Task instructions: Show each line of the items below that contains the string "place", treating uppercase and lowercase letters as different.

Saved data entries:

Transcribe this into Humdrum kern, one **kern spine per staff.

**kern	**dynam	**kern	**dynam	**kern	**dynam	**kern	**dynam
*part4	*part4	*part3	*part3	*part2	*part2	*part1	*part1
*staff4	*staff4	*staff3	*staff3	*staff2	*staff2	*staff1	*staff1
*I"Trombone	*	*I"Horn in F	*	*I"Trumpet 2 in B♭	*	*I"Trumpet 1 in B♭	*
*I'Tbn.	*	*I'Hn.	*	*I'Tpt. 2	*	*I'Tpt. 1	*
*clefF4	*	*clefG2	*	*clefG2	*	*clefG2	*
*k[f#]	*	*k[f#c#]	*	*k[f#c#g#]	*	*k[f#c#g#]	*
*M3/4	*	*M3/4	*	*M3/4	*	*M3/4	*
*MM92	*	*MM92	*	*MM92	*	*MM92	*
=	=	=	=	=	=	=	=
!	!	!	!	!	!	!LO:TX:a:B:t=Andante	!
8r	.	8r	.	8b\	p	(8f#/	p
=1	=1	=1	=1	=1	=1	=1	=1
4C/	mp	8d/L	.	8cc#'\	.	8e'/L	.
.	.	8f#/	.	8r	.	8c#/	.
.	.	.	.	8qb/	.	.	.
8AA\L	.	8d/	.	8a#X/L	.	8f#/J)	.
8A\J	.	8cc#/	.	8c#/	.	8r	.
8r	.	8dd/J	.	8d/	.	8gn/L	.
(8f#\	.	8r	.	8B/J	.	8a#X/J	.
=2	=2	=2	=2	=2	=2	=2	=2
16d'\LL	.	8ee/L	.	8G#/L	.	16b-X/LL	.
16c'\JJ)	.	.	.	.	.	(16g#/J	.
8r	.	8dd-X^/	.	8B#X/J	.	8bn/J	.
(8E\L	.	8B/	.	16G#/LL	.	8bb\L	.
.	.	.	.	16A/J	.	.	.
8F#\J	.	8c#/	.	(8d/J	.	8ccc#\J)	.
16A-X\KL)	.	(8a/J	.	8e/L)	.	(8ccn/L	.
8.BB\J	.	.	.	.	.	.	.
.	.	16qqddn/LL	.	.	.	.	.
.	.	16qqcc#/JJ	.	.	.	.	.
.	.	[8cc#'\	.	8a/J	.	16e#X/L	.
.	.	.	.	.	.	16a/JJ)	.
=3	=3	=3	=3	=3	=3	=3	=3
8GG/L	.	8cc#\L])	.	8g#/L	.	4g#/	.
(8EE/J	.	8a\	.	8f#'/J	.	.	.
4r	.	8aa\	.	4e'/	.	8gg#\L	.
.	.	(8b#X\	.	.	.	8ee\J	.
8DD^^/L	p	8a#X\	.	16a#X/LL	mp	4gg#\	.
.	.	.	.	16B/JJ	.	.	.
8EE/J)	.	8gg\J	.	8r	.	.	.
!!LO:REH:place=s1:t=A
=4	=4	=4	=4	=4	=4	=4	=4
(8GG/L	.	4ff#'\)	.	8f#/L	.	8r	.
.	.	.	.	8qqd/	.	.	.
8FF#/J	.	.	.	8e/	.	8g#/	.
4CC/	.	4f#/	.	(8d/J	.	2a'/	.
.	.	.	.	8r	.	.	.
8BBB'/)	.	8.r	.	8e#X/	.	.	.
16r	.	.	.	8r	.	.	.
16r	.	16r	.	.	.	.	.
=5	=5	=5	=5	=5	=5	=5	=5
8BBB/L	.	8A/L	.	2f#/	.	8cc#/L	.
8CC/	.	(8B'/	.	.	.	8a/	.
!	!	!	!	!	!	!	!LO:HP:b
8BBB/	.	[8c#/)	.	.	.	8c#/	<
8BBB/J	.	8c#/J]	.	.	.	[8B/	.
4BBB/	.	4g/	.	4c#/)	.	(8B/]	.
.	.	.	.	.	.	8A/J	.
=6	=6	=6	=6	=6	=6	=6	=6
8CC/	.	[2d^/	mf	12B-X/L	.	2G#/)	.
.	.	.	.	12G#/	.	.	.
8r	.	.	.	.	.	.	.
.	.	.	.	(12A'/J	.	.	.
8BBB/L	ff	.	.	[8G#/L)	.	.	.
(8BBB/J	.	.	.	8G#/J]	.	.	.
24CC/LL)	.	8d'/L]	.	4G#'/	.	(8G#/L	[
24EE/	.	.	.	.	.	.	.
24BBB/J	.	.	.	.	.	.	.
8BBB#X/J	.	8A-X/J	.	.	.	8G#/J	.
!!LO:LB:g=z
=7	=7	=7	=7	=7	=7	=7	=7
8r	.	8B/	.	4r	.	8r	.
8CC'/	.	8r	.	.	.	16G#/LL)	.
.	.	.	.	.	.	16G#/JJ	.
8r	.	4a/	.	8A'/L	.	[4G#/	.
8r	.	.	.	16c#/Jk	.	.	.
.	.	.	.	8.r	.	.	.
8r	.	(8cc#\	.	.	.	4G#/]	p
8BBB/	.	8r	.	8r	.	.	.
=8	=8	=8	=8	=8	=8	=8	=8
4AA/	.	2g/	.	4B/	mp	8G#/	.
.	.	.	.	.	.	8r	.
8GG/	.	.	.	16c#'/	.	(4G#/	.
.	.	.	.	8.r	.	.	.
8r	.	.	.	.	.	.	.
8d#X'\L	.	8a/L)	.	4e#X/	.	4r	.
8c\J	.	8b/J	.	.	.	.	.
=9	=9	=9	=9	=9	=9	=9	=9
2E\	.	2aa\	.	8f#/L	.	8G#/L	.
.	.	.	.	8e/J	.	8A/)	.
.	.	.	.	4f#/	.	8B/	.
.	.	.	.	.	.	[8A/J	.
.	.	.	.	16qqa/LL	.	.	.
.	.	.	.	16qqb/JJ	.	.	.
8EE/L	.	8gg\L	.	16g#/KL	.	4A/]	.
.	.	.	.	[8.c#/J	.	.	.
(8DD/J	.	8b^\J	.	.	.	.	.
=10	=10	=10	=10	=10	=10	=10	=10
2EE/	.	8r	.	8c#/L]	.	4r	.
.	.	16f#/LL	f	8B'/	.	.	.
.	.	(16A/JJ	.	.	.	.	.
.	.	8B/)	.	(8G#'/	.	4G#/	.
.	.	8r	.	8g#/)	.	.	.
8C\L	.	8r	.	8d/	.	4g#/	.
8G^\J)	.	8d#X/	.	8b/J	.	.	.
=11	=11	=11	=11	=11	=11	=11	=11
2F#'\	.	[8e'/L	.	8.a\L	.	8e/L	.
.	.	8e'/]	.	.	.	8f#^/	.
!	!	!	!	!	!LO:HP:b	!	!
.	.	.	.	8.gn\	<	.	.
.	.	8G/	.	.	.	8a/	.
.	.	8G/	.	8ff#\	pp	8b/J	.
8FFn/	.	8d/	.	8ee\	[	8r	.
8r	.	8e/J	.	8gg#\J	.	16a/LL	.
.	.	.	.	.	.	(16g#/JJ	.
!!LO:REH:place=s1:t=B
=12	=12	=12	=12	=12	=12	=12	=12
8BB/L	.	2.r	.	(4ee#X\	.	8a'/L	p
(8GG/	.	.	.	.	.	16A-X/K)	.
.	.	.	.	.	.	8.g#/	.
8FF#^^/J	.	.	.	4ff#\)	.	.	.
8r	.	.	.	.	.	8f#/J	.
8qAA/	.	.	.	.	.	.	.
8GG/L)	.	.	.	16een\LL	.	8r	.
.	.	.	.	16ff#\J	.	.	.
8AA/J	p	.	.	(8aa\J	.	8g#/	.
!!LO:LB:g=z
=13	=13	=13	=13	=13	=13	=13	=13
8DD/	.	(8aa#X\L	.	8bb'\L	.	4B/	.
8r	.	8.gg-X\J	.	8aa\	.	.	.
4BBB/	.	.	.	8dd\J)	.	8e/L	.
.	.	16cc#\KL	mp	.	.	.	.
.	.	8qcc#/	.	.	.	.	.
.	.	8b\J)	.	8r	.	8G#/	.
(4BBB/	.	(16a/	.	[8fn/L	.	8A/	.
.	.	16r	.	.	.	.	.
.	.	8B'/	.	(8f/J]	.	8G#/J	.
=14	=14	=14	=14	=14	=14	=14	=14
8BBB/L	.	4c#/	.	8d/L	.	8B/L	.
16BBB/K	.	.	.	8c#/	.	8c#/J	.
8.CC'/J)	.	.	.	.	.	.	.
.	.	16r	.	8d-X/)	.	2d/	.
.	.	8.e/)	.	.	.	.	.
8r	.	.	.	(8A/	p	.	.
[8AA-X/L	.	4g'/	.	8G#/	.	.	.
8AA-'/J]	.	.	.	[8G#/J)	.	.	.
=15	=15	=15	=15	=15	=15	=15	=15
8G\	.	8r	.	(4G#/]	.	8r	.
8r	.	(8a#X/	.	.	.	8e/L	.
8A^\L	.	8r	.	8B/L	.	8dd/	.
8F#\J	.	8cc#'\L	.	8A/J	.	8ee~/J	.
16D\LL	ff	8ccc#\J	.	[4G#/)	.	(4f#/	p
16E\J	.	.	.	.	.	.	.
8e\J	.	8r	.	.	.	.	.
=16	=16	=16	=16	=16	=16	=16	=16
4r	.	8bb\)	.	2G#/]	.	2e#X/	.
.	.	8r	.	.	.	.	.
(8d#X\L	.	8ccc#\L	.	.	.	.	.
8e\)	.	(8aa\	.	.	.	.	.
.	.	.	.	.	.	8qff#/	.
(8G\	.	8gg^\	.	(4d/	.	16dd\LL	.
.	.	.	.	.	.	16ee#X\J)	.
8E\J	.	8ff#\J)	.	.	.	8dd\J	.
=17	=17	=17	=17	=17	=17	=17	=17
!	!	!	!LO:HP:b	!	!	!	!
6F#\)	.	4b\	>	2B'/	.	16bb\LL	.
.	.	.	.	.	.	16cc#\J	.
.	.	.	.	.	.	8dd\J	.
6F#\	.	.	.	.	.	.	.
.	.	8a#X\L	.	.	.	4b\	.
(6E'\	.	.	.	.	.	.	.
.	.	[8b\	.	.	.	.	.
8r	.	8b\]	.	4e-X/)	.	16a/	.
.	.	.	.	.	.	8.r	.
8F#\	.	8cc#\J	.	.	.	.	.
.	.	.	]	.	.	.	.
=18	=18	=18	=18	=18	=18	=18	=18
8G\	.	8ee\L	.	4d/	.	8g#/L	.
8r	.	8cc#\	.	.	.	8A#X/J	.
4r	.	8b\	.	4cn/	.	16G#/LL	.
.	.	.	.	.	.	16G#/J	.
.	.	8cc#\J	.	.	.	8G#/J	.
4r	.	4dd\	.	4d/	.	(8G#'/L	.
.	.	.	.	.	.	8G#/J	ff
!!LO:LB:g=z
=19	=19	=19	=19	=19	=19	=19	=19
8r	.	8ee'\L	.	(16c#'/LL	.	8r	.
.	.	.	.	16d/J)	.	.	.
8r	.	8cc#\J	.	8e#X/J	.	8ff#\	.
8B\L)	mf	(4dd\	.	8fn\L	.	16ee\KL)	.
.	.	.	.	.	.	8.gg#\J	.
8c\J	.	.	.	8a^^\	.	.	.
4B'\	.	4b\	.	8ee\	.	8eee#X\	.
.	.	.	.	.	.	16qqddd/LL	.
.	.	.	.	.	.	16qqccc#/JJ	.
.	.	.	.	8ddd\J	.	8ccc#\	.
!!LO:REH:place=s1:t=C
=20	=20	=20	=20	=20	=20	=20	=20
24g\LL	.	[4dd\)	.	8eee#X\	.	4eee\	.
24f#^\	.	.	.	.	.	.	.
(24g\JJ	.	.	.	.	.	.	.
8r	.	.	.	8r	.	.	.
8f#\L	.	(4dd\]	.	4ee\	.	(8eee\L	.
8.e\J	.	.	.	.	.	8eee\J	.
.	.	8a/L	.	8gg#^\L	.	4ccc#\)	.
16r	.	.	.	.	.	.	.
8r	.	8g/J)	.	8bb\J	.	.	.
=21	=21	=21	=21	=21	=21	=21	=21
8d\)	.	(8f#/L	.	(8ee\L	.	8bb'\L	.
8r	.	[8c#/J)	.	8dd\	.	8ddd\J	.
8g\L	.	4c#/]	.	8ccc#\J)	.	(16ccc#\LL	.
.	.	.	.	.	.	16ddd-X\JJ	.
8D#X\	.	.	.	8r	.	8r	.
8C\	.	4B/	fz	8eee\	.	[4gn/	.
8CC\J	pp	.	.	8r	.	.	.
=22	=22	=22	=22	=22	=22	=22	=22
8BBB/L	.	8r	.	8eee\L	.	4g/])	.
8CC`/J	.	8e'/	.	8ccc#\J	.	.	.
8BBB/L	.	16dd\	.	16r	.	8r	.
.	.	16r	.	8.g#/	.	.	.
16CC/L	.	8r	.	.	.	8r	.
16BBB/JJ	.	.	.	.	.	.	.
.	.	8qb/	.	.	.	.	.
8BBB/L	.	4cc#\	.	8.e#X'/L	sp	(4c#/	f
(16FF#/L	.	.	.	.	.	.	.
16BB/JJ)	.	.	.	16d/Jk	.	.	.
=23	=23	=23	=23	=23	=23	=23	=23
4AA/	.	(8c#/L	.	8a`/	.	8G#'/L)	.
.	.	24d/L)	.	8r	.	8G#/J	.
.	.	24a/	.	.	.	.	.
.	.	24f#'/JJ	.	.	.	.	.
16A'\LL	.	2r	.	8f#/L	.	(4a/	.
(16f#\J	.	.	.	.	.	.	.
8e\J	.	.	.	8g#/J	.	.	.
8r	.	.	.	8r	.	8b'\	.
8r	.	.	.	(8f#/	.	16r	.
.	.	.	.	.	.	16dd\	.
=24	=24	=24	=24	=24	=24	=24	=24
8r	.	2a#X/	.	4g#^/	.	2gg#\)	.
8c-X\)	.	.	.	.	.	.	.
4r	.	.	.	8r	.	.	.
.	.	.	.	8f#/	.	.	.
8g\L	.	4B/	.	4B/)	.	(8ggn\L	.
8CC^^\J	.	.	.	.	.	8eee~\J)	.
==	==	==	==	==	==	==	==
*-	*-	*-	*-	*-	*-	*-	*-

Reply:
!!LO:REH:place=s1:t=A
!!LO:REH:place=s1:t=B
!!LO:REH:place=s1:t=C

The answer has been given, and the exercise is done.